WHAT THE TASK REQUIRES
Return all of the entries exactly, with nothing added or left out.

Stored items from a collection
* * *

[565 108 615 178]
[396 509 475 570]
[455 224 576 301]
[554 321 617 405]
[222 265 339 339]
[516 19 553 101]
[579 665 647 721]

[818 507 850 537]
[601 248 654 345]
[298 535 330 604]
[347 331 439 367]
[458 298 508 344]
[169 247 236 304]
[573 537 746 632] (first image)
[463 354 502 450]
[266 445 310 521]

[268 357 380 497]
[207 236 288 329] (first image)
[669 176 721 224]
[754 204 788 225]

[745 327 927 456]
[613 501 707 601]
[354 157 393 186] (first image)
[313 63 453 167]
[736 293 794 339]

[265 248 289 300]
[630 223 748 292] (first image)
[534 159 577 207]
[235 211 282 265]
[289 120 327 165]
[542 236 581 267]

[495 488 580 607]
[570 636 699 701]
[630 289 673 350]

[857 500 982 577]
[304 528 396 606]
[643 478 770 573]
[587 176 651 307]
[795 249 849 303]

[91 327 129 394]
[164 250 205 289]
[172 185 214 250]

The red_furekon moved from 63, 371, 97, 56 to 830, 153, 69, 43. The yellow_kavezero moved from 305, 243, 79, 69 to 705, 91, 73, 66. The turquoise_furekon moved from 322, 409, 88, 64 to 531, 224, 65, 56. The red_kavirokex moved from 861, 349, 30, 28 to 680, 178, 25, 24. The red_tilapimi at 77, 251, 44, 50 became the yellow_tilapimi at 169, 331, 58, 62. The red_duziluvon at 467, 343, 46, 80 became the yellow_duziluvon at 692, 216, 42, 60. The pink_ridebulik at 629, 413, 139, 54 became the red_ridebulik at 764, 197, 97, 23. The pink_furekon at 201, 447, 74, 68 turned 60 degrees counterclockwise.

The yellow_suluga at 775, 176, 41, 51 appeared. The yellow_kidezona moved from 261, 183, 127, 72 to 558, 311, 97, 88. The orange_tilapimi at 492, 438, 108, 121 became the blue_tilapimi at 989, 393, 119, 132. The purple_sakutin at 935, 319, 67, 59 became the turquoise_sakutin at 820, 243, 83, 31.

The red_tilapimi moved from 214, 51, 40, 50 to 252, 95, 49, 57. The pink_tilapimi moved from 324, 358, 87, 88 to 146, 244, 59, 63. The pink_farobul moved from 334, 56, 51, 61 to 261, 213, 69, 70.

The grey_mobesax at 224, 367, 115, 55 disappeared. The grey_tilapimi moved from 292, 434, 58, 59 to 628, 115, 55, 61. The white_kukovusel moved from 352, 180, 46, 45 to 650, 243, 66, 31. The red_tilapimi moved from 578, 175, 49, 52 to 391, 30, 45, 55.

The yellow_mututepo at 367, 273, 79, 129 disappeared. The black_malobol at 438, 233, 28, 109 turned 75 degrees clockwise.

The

* * *

RESPONSE TO THE EXERCISE
[565 108 615 178]
[396 509 475 570]
[455 224 576 301]
[554 321 617 405]
[222 265 339 339]
[516 19 553 101]
[579 665 647 721]

[818 507 850 537]
[601 248 654 345]
[298 535 330 604]
[347 331 439 367]
[458 298 508 344]
[169 247 236 304]
[573 537 746 632] (first image)
[463 354 502 450]
[266 445 310 521]

[268 357 380 497]
[207 236 288 329] (first image)
[669 176 721 224]
[754 204 788 225]

[745 327 927 456]
[613 501 707 601]
[354 157 393 186] (first image)
[313 63 453 167]
[736 293 794 339]

[265 248 289 300]
[630 223 748 292] (first image)
[534 159 577 207]
[235 211 282 265]
[289 120 327 165]
[542 236 581 267]

[495 488 580 607]
[570 636 699 701]
[630 289 673 350]

[857 500 982 577]
[304 528 396 606]
[643 478 770 573]
[587 176 651 307]
[795 249 849 303]

[91 327 129 394]
[164 250 205 289]
[172 185 214 250]

The red_furekon moved from 63, 371, 97, 56 to 830, 153, 69, 43. The yellow_kavezero moved from 305, 243, 79, 69 to 705, 91, 73, 66. The turquoise_furekon moved from 322, 409, 88, 64 to 531, 224, 65, 56. The red_kavirokex moved from 861, 349, 30, 28 to 680, 178, 25, 24. The red_tilapimi at 77, 251, 44, 50 became the yellow_tilapimi at 169, 331, 58, 62. The red_duziluvon at 467, 343, 46, 80 became the yellow_duziluvon at 692, 216, 42, 60. The pink_ridebulik at 629, 413, 139, 54 became the red_ridebulik at 764, 197, 97, 23. The pink_furekon at 201, 447, 74, 68 turned 60 degrees counterclockwise.

The yellow_suluga at 775, 176, 41, 51 appeared. The yellow_kidezona moved from 261, 183, 127, 72 to 558, 311, 97, 88. The orange_tilapimi at 492, 438, 108, 121 became the blue_tilapimi at 989, 393, 119, 132. The purple_sakutin at 935, 319, 67, 59 became the turquoise_sakutin at 820, 243, 83, 31.

The red_tilapimi moved from 214, 51, 40, 50 to 252, 95, 49, 57. The pink_tilapimi moved from 324, 358, 87, 88 to 146, 244, 59, 63. The pink_farobul moved from 334, 56, 51, 61 to 261, 213, 69, 70.

The grey_mobesax at 224, 367, 115, 55 disappeared. The grey_tilapimi moved from 292, 434, 58, 59 to 628, 115, 55, 61. The white_kukovusel moved from 352, 180, 46, 45 to 650, 243, 66, 31. The red_tilapimi moved from 578, 175, 49, 52 to 391, 30, 45, 55.

The yellow_mututepo at 367, 273, 79, 129 disappeared. The black_malobol at 438, 233, 28, 109 turned 75 degrees clockwise.

The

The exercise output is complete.